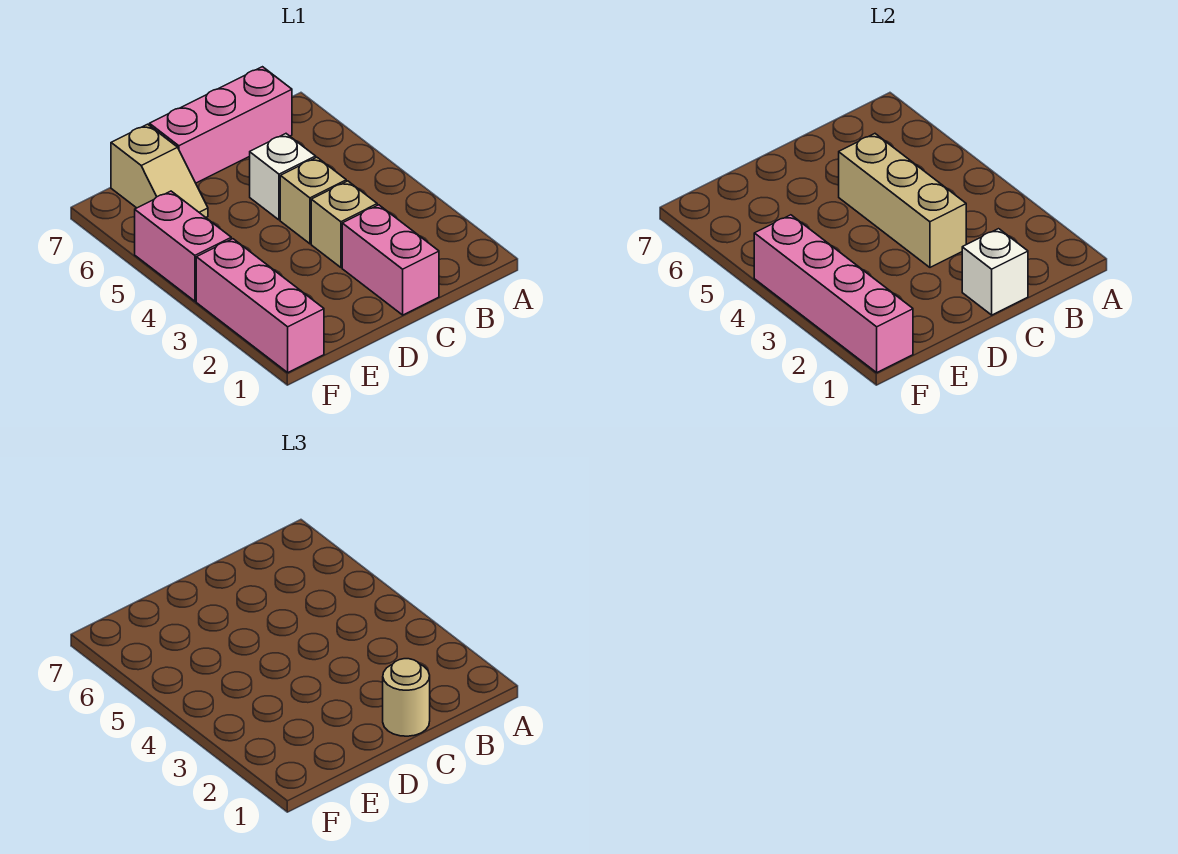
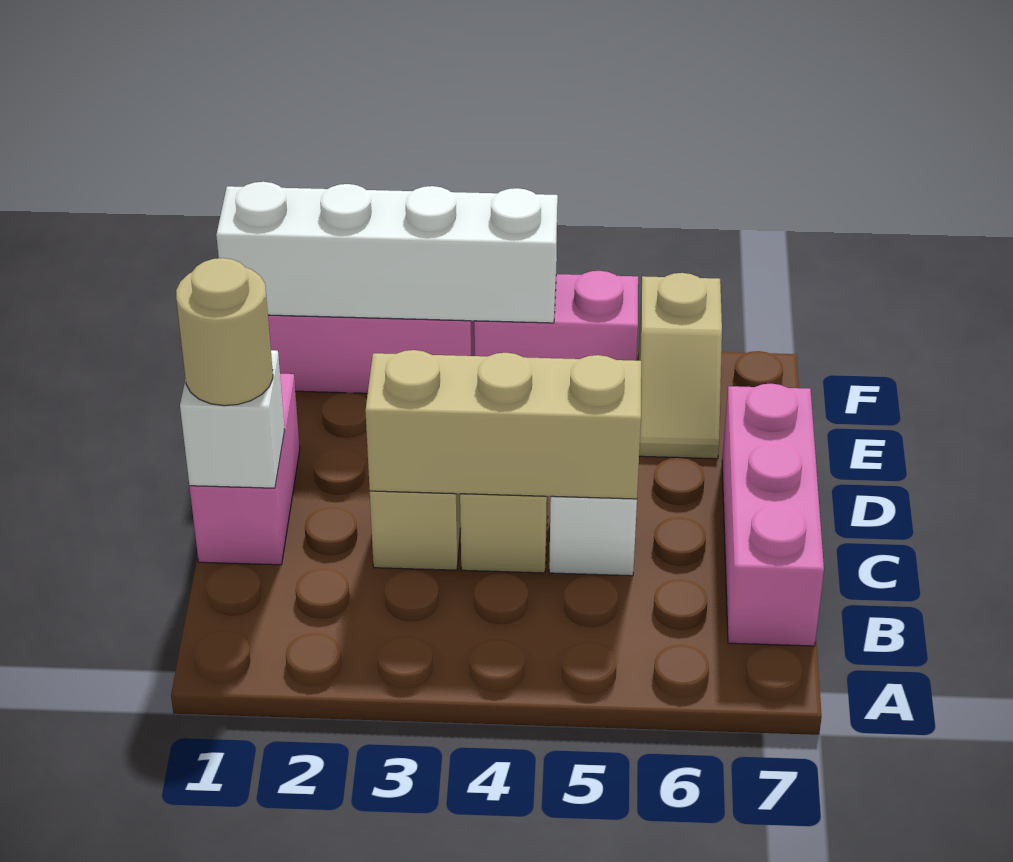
pink brick C1:C2 level 1 -> pink brick C1:D1 level 1
tan slope E6:E7 level 1 top 7 -> tan slope E6:F6 level 1 top F
pink brick F1:F4 level 2 -> white brick F1:F4 level 2

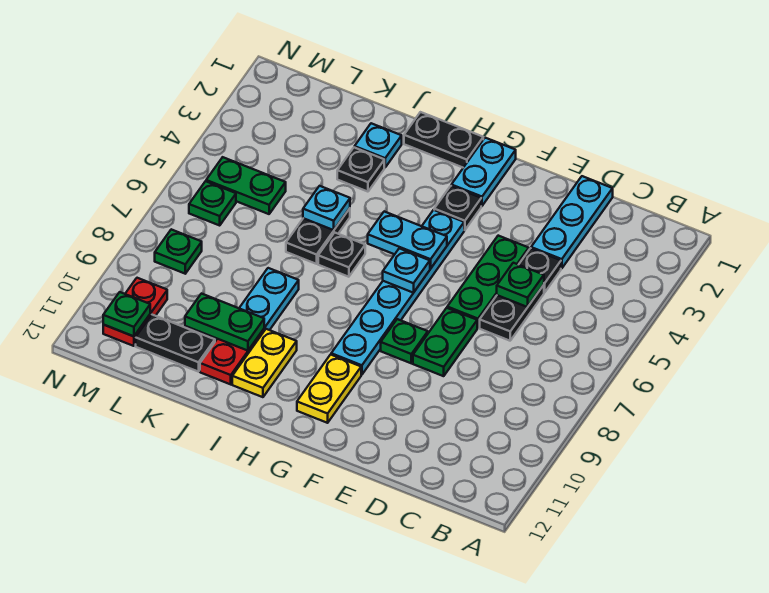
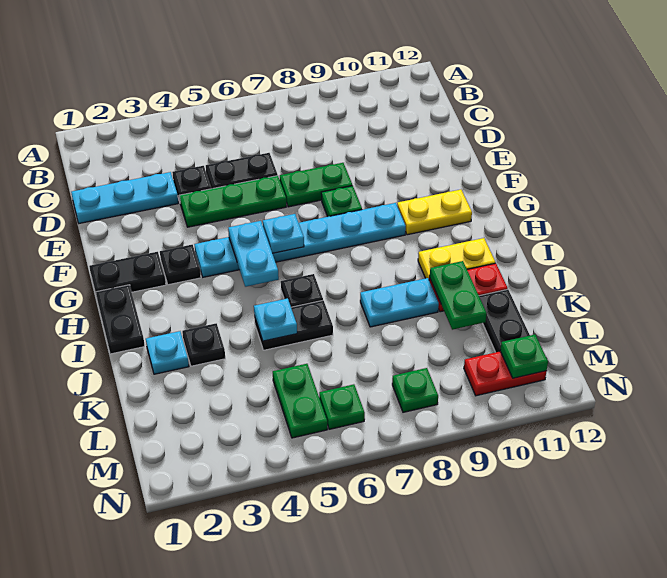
green plate D5 level 2 -> none
cyan plate G1:G2 level 1 -> black plate G1:G2 level 1

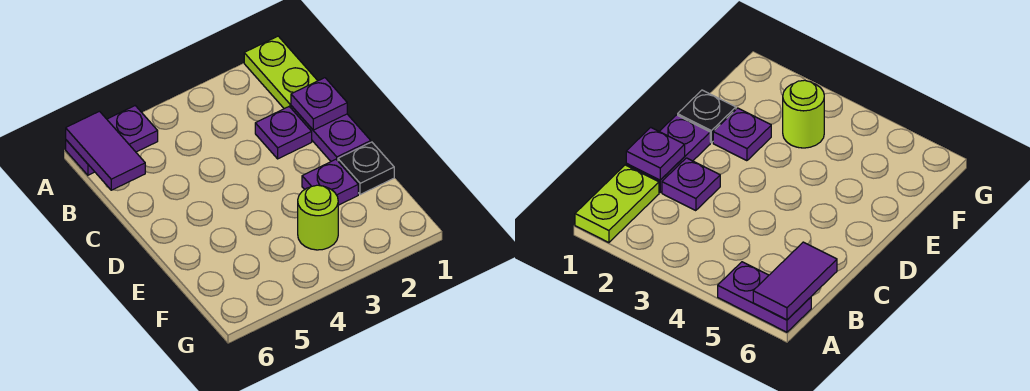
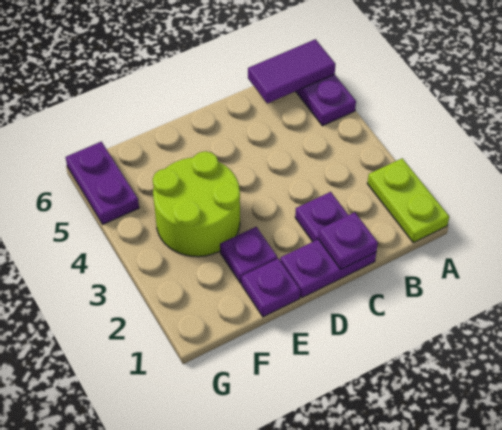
lime plate A1:B1 level 1 -> lime plate A1:A2 level 1
black plate E1 level 1 -> purple plate E1 level 1
lime round brick F3 level 1 -> lime round brick E3:F4 level 1
none -> purple plate G5:G6 level 1

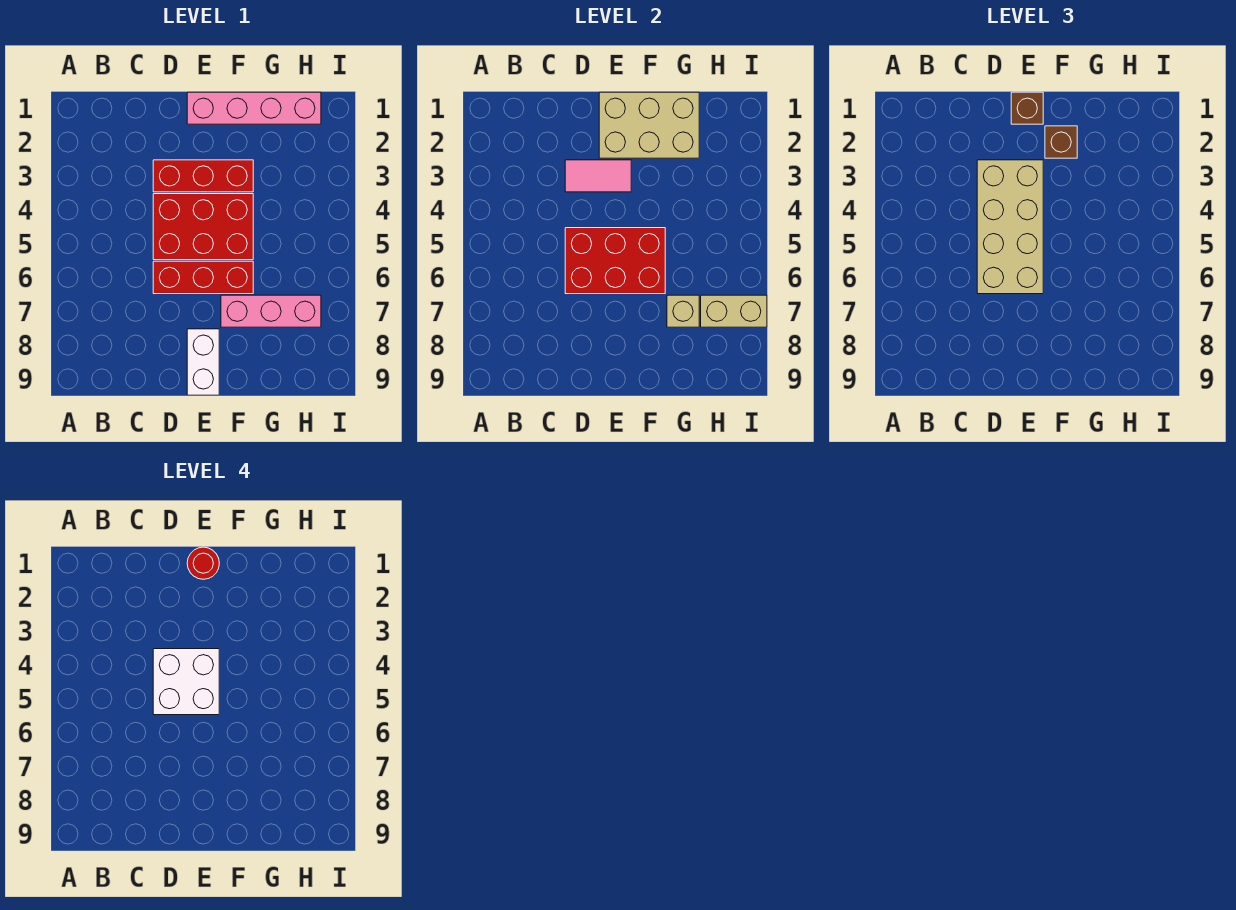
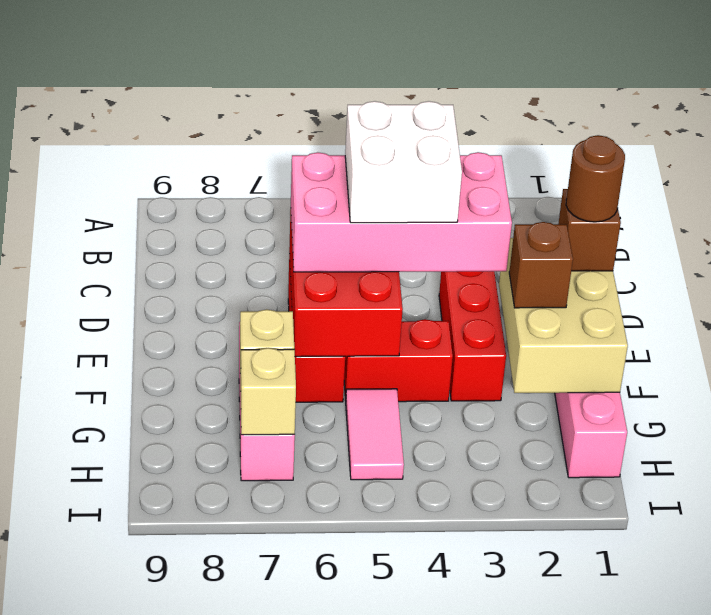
pink tile D3:E3 level 2 -> pink tile G5:H5 level 1
tan brick D3:E6 level 3 -> pink brick D3:E6 level 3
red brick D4:F5 level 1 -> red brick F4:F5 level 1
red round brick E1 level 4 -> brown round brick E1 level 4
white brick E8:E9 level 1 -> none
tan brick H7:I7 level 2 -> tan brick H7 level 2

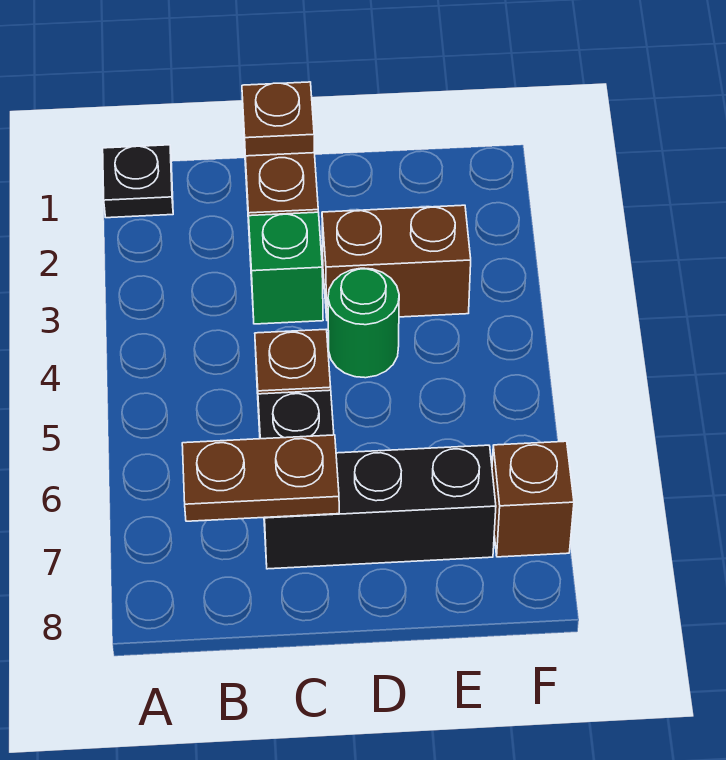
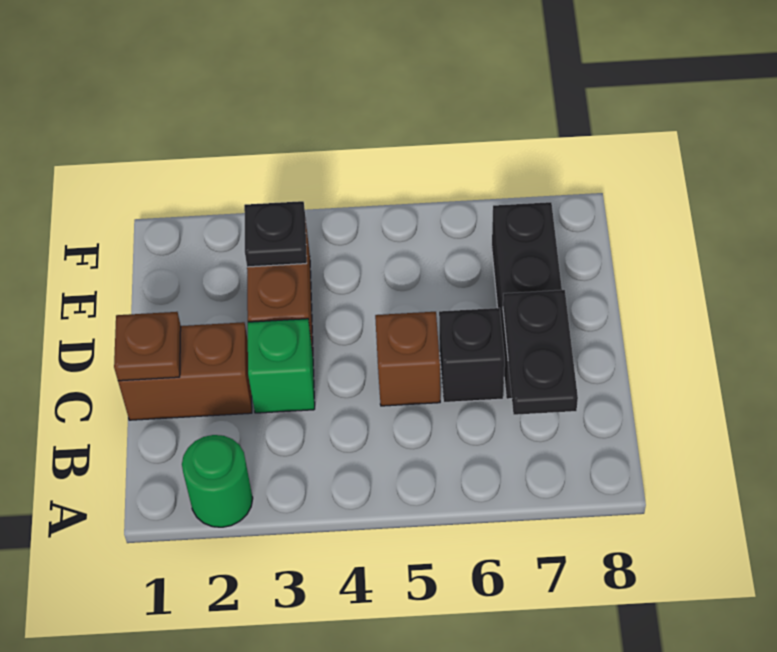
black plate A1 level 1 -> black plate E3 level 2
brown plate B7:C7 level 2 -> black plate B7:C7 level 2
green round brick D4 level 1 -> green round brick A2 level 1
brown brick F7 level 1 -> none

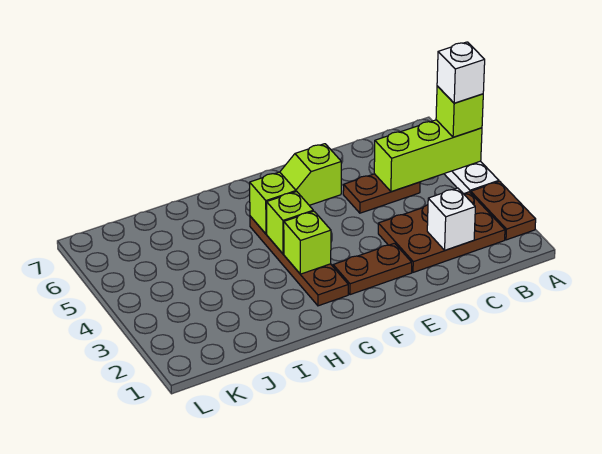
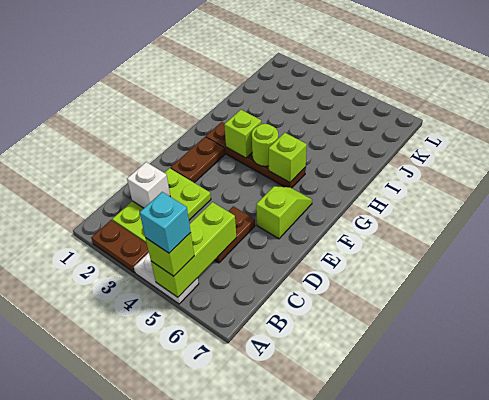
white brick A5 level 4 -> cyan brick A5 level 4
brown plate B2:D3 level 1 -> lime plate B2:D3 level 1
lime brick G4 level 2 -> lime round brick G4 level 2

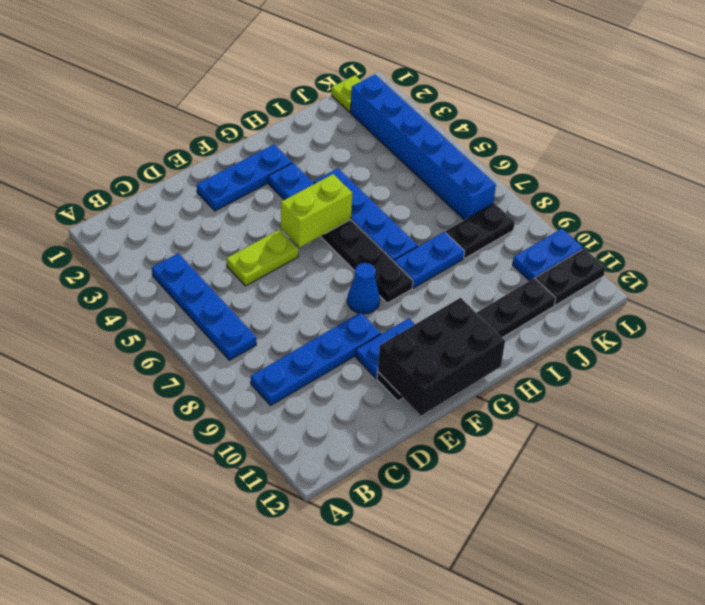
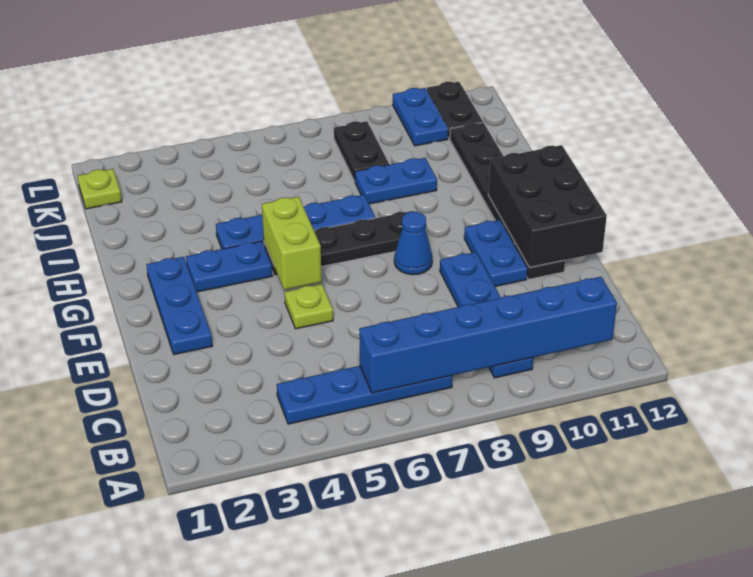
lime plate D5:E5 level 1 -> lime plate E5 level 1
blue plate H8:I8 level 1 -> blue plate I8:I9 level 1
blue brick K2:K7 level 1 -> blue brick B6:B11 level 2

Instructions to follow: Search the listing above for the string "green" and copy each line that has it.

Response:
green plate D5 level 2 -> none
green round brick D4 level 1 -> green round brick A2 level 1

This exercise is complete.